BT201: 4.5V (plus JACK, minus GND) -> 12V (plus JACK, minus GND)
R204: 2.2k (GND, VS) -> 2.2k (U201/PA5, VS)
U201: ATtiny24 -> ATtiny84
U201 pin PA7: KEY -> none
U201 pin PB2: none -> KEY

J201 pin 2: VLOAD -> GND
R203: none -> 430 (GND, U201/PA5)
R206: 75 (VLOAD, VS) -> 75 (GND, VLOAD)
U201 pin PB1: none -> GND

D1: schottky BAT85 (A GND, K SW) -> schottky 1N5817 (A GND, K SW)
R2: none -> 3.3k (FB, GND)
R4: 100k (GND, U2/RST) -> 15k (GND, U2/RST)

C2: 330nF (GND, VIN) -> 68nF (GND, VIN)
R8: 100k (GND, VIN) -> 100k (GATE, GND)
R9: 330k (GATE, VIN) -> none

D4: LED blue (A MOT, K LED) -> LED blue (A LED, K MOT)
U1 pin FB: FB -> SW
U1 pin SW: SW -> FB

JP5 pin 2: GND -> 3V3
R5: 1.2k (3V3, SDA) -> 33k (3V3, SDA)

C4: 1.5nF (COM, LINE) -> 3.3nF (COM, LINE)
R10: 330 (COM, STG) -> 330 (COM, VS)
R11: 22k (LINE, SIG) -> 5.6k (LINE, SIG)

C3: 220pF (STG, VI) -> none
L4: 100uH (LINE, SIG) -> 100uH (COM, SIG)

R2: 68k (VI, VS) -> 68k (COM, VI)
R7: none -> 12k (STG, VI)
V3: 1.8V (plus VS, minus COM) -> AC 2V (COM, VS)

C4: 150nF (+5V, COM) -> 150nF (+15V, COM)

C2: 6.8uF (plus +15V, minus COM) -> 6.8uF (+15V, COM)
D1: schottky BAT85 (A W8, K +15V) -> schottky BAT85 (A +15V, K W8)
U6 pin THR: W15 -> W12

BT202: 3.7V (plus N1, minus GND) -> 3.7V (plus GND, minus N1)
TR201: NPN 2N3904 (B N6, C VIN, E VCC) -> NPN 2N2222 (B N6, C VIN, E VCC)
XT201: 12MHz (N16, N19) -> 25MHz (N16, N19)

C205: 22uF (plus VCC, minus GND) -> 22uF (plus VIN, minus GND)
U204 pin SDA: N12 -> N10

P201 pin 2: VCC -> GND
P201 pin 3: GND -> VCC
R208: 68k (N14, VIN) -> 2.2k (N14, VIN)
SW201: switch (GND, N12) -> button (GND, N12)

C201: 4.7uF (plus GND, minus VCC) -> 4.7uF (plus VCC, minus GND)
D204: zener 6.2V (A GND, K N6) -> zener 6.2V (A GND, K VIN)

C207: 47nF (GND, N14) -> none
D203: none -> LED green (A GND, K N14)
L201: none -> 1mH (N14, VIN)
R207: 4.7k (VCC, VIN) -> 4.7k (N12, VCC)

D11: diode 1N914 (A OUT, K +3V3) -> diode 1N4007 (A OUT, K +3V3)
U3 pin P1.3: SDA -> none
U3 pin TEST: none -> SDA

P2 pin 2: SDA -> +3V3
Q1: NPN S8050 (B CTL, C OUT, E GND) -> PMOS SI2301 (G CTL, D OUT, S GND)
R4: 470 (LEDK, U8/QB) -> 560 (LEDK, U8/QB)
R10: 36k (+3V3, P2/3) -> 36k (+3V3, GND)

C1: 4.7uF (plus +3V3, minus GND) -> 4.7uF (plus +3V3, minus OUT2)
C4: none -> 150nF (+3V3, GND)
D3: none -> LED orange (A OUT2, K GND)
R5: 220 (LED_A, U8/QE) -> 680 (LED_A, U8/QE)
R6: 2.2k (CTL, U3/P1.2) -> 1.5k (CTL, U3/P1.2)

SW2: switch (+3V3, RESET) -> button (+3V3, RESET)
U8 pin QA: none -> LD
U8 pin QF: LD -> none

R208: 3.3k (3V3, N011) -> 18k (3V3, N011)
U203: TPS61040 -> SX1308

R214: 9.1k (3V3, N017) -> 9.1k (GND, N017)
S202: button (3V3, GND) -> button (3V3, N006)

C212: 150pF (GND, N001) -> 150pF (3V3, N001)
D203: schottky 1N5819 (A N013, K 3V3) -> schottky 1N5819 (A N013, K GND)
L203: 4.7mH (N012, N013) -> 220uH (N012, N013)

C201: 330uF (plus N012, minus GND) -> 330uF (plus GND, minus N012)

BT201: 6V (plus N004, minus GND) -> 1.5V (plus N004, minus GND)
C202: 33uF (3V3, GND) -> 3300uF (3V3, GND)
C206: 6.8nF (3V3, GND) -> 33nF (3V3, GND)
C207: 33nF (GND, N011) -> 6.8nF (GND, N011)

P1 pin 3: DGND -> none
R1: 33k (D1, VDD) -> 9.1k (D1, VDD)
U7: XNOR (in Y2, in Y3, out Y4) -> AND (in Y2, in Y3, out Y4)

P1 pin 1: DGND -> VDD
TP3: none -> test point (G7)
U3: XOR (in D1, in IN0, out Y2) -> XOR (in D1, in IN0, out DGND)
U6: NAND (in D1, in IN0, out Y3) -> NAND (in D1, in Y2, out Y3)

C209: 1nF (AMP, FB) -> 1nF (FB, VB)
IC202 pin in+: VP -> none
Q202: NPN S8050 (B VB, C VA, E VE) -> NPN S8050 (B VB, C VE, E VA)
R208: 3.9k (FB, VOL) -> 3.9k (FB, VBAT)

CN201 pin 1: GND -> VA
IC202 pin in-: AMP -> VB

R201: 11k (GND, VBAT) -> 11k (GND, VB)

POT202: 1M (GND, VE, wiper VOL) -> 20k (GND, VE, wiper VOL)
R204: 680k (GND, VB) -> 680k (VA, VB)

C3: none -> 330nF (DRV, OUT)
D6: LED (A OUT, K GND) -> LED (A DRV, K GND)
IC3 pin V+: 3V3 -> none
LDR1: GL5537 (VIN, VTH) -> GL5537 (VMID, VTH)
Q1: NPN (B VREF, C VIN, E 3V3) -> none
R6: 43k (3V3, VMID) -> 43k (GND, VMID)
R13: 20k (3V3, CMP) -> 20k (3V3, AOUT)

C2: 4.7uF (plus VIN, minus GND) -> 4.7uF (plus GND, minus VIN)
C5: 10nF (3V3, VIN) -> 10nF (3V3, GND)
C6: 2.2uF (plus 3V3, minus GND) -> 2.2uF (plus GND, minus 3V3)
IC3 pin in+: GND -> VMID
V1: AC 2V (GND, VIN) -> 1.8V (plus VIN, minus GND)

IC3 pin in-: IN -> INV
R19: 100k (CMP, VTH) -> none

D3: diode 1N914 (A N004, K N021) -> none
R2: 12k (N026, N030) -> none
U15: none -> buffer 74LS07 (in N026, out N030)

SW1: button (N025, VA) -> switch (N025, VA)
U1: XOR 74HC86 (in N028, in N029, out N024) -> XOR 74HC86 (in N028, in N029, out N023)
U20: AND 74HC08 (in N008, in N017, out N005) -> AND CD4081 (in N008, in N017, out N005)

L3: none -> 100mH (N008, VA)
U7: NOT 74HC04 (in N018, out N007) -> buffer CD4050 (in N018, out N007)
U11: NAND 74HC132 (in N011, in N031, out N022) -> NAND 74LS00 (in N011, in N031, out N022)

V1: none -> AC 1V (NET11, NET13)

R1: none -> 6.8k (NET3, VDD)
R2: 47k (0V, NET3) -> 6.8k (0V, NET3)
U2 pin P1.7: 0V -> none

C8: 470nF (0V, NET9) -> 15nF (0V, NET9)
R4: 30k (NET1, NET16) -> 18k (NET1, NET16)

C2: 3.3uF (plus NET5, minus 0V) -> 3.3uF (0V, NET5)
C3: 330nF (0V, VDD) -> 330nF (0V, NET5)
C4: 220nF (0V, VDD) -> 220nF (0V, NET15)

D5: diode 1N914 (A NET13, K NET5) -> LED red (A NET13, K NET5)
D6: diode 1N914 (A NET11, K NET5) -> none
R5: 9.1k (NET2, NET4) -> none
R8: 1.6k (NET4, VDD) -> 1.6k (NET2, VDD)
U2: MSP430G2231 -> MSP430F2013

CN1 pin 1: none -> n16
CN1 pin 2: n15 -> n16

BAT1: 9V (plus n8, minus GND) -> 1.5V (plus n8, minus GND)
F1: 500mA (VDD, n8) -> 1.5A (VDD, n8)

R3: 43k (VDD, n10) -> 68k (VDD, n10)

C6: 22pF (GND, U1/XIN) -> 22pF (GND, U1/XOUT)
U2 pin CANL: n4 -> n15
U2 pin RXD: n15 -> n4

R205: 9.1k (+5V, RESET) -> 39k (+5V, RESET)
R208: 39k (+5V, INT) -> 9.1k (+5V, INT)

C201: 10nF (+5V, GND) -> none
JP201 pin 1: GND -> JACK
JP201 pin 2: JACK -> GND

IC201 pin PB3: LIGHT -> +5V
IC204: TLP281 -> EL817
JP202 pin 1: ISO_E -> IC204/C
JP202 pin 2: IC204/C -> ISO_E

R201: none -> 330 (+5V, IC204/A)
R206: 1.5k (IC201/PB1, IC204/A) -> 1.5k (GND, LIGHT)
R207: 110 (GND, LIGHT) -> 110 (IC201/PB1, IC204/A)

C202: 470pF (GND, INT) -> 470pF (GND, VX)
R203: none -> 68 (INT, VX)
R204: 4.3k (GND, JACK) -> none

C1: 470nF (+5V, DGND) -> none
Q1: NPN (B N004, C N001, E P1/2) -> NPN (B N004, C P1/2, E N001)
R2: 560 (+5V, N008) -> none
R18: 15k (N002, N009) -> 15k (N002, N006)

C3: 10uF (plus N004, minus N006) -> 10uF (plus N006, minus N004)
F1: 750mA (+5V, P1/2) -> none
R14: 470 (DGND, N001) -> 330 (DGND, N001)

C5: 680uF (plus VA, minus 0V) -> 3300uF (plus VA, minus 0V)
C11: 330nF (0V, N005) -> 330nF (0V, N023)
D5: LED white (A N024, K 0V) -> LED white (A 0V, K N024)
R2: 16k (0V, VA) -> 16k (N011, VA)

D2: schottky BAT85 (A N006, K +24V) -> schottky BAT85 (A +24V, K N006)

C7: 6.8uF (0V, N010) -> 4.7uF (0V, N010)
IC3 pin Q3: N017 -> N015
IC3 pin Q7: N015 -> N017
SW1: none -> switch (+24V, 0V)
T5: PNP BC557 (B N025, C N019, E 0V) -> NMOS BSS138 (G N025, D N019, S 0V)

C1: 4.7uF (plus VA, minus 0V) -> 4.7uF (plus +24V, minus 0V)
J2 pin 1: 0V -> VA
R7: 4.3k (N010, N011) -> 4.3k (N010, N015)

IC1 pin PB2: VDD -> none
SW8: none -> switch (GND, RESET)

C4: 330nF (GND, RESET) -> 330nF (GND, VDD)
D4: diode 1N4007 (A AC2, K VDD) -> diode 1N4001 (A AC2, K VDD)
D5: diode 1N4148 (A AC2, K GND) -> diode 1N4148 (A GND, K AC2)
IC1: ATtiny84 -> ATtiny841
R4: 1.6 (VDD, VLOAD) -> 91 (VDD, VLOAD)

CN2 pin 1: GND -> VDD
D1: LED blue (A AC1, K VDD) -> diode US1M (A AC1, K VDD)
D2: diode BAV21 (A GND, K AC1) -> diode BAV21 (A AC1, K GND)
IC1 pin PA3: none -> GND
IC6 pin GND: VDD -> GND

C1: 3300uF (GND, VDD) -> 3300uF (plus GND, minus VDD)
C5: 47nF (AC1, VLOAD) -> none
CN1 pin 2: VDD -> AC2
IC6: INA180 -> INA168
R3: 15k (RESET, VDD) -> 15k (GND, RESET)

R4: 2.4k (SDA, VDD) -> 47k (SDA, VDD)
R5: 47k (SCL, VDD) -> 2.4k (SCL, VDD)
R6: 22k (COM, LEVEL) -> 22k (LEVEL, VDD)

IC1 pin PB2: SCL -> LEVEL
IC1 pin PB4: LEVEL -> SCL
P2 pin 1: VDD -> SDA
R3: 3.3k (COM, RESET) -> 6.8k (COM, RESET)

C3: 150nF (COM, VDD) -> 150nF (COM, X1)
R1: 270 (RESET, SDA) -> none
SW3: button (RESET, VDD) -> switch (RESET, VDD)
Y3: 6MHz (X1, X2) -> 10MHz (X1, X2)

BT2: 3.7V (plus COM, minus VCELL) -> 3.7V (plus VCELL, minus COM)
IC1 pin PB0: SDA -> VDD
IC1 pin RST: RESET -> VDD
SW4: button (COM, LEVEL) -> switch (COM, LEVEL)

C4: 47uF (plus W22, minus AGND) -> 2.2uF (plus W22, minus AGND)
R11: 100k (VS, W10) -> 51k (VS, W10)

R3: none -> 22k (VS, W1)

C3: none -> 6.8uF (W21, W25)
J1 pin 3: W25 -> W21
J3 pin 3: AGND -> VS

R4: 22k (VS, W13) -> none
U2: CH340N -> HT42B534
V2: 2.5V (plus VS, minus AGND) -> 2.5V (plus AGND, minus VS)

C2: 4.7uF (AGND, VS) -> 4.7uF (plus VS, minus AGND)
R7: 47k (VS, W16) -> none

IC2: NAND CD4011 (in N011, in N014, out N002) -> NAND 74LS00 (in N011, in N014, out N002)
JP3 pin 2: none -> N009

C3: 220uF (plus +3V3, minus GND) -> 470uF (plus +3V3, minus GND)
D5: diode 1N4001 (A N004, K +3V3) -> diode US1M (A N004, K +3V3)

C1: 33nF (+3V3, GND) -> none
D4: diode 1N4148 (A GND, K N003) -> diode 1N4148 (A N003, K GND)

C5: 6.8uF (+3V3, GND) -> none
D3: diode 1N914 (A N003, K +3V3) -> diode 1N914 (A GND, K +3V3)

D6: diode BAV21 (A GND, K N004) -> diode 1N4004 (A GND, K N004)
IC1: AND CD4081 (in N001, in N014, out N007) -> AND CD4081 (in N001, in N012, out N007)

• _Work instructions_:
In the data above, how many lines contain the string "RESET"? Answer with the number only.

• _Reply to the exercise_:
9